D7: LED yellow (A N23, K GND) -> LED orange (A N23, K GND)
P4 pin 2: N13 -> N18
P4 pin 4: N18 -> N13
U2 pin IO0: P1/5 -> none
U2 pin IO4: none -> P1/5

· · ·

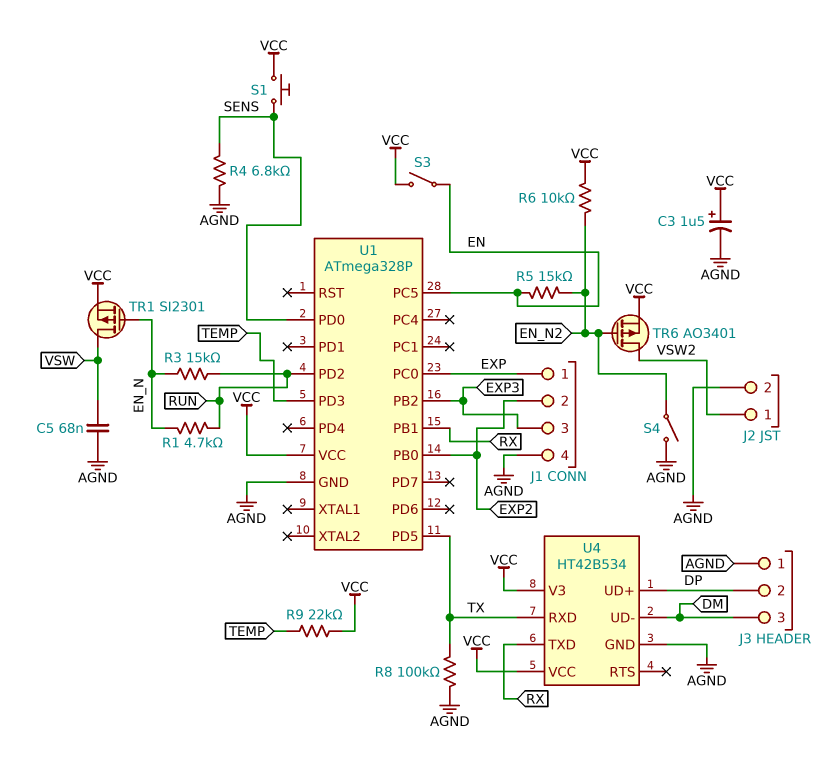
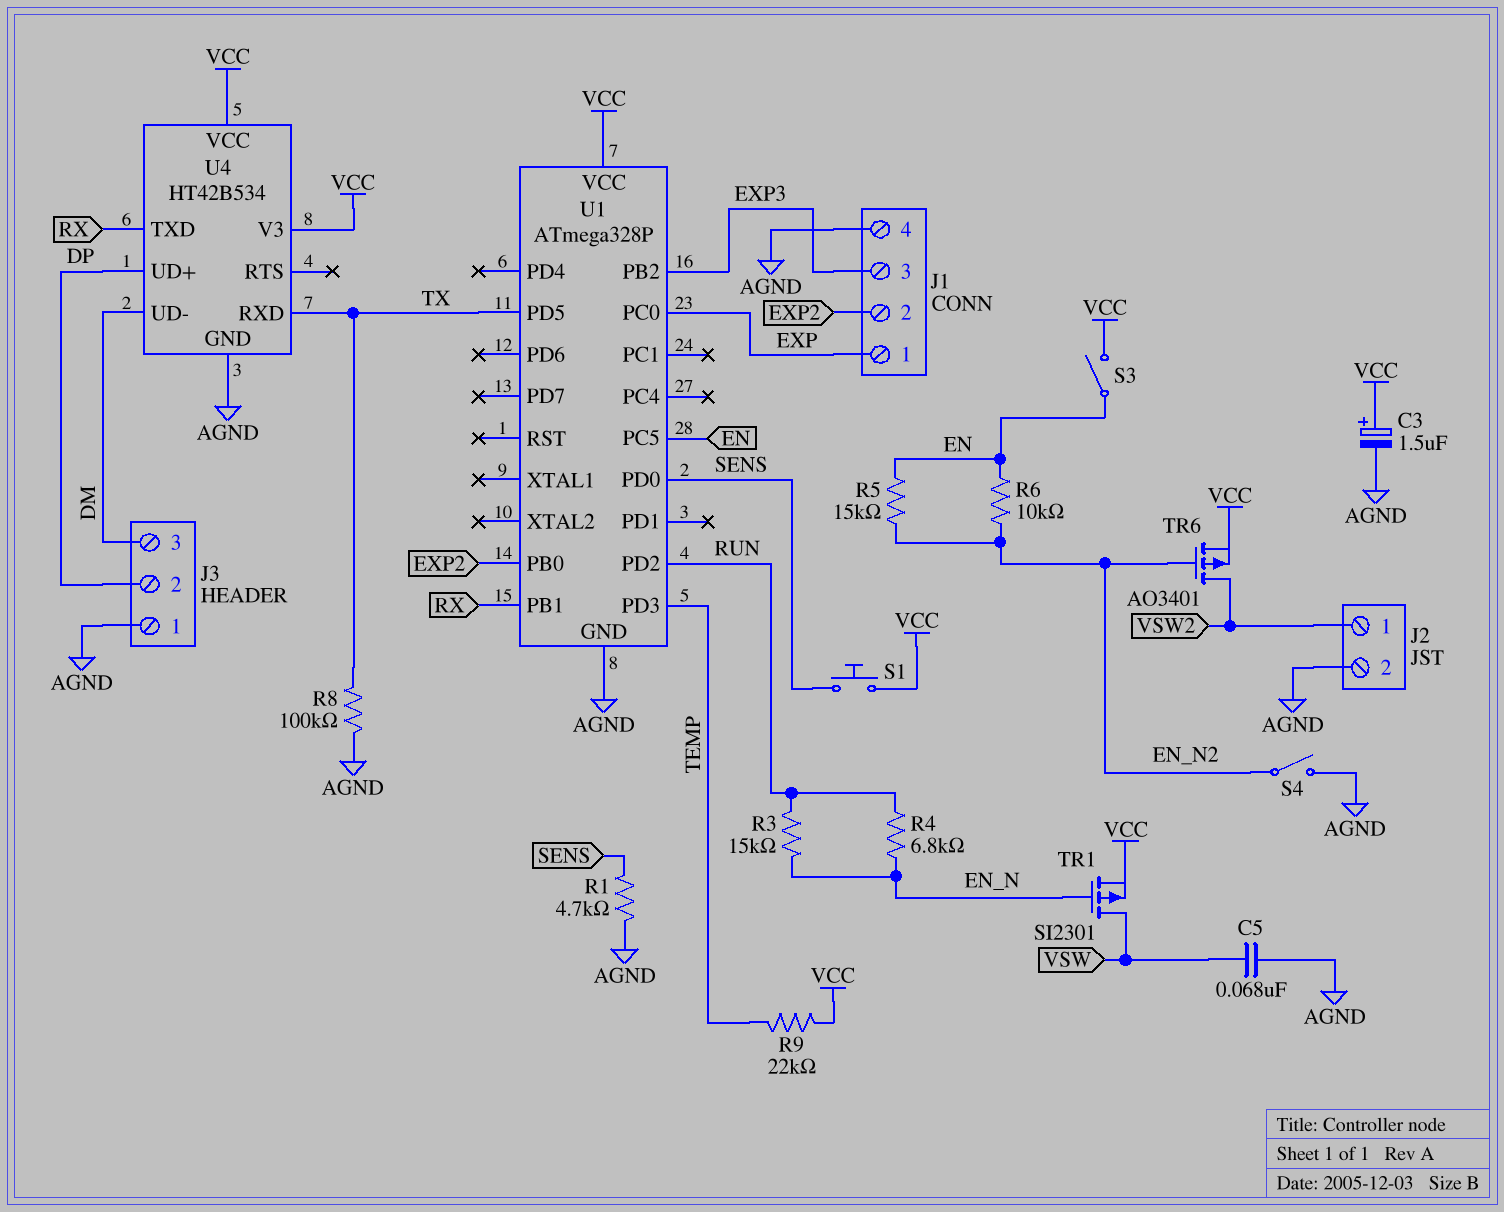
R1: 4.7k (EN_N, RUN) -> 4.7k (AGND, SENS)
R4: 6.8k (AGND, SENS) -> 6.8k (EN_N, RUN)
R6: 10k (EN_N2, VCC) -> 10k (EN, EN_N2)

· · ·

WORK ORDER: Go through the listing above and write out exactly the lines starting with the one holding "D7: LED yellow" and running through the one holding "U2 pin IO4: none -> P1/5", ends included, and no others.

TASK OUTPUT:
D7: LED yellow (A N23, K GND) -> LED orange (A N23, K GND)
P4 pin 2: N13 -> N18
P4 pin 4: N18 -> N13
U2 pin IO0: P1/5 -> none
U2 pin IO4: none -> P1/5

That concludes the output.